# [WHAT IS EXPECTED]
Every line below from the one containing "grey spoon: 6 -> 7" through the one containing "orange cap: 4 -> 3" must be transcribed exactly. Omit all lines outside that stretch.

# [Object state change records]
★ ★ ★

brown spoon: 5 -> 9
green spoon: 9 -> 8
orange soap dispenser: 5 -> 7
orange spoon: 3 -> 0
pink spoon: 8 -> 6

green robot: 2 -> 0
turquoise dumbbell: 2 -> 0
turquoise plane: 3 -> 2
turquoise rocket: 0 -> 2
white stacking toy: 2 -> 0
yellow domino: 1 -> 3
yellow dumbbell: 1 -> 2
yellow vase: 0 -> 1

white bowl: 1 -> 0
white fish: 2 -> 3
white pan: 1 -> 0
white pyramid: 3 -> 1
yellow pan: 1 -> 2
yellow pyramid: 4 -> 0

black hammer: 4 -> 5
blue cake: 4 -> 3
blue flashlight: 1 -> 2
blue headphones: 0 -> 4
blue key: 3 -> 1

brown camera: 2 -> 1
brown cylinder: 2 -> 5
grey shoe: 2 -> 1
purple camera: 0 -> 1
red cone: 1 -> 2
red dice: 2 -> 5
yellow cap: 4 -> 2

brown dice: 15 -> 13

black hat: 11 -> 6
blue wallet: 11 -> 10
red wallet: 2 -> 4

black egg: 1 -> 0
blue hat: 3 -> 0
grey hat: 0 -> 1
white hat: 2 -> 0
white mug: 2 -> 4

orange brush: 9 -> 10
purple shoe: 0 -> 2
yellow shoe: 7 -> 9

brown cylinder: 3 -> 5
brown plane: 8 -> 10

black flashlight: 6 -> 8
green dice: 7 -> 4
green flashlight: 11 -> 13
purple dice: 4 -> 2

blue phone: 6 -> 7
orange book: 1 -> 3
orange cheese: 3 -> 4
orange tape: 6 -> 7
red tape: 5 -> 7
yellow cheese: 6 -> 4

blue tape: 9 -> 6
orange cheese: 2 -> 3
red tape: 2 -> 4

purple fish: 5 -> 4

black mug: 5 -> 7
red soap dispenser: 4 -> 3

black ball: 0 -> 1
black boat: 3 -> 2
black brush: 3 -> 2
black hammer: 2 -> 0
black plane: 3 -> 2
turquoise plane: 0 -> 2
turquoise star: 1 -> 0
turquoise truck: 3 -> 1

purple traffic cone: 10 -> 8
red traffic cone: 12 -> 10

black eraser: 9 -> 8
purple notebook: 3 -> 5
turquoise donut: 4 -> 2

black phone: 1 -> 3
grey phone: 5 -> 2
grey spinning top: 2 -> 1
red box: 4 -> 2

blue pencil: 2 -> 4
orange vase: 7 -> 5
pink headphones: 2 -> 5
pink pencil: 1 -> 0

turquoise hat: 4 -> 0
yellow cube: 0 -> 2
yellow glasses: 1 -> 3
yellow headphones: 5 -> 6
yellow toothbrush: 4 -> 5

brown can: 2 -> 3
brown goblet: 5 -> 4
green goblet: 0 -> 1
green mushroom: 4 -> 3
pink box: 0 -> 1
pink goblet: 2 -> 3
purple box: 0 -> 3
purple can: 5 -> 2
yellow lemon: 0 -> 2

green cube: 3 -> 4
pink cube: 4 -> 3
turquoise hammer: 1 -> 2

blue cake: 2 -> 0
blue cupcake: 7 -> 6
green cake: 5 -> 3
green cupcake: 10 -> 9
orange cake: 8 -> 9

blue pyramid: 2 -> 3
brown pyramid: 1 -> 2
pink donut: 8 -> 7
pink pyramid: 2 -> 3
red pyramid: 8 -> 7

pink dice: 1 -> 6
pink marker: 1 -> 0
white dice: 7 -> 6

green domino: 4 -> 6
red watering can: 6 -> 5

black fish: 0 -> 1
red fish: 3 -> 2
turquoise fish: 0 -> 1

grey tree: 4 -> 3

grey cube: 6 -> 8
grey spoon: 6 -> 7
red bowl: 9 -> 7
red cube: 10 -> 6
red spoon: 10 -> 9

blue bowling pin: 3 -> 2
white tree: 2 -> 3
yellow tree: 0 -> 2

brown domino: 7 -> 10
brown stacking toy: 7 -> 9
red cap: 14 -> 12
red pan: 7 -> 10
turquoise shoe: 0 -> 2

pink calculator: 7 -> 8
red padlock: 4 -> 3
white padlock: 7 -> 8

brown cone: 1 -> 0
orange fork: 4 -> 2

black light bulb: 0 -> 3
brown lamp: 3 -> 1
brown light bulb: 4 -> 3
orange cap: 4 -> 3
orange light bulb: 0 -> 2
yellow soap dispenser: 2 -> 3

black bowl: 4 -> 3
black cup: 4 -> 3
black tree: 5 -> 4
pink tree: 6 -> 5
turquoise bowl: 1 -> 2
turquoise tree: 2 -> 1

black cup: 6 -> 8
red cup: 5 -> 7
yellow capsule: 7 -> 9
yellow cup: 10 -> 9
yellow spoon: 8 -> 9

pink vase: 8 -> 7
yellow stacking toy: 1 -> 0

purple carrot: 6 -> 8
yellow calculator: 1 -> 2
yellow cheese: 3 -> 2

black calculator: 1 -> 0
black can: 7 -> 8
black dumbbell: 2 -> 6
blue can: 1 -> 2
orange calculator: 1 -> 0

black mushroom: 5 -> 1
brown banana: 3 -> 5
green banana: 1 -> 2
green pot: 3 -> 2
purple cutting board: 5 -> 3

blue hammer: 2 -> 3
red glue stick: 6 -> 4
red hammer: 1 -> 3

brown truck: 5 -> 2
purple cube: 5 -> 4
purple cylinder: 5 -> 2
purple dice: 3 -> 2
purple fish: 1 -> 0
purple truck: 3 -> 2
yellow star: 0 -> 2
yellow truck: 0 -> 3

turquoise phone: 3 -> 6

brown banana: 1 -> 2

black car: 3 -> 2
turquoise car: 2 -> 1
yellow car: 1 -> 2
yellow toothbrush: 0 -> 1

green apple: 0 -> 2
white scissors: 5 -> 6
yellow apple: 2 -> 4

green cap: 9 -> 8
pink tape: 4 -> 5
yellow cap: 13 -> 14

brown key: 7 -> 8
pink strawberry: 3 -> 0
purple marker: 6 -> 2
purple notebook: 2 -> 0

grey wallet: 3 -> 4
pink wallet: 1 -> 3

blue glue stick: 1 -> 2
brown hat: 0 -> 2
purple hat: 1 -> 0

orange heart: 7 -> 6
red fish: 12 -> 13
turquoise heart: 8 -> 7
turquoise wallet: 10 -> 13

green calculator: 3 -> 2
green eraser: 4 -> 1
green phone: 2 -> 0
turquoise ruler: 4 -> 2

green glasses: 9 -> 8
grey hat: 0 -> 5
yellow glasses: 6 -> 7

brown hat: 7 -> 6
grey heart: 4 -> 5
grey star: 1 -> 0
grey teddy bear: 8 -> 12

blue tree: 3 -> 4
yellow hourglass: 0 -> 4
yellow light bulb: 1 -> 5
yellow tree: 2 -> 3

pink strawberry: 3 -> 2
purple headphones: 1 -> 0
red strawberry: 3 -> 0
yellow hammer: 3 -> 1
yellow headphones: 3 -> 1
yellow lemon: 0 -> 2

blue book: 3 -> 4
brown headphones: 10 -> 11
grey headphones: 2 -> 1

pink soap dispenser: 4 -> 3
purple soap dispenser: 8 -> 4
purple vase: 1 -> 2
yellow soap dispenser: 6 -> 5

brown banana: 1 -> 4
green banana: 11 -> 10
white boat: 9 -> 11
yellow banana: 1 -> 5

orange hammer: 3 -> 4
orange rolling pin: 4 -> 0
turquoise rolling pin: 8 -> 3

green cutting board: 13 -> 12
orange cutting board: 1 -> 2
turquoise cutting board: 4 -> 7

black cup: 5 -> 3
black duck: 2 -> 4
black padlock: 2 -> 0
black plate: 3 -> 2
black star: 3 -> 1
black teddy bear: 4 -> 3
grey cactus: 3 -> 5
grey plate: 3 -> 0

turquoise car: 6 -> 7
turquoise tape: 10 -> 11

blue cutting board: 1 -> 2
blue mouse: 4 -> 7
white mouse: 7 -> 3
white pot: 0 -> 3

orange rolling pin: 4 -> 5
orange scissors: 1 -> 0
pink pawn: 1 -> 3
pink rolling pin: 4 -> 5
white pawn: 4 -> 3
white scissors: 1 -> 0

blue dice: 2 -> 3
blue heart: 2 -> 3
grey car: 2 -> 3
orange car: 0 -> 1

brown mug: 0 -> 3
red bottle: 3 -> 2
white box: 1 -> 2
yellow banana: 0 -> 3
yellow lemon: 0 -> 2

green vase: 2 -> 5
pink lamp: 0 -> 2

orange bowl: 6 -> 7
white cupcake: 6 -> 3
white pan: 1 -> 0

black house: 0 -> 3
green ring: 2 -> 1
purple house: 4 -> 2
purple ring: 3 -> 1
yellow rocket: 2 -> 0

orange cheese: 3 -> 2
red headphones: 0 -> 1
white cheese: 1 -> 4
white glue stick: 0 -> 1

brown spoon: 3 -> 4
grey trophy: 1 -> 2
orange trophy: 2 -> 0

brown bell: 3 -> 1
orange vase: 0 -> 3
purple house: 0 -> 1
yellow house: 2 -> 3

★ ★ ★

# [ANSWER TO THIS TASK]
grey spoon: 6 -> 7
red bowl: 9 -> 7
red cube: 10 -> 6
red spoon: 10 -> 9

blue bowling pin: 3 -> 2
white tree: 2 -> 3
yellow tree: 0 -> 2

brown domino: 7 -> 10
brown stacking toy: 7 -> 9
red cap: 14 -> 12
red pan: 7 -> 10
turquoise shoe: 0 -> 2

pink calculator: 7 -> 8
red padlock: 4 -> 3
white padlock: 7 -> 8

brown cone: 1 -> 0
orange fork: 4 -> 2

black light bulb: 0 -> 3
brown lamp: 3 -> 1
brown light bulb: 4 -> 3
orange cap: 4 -> 3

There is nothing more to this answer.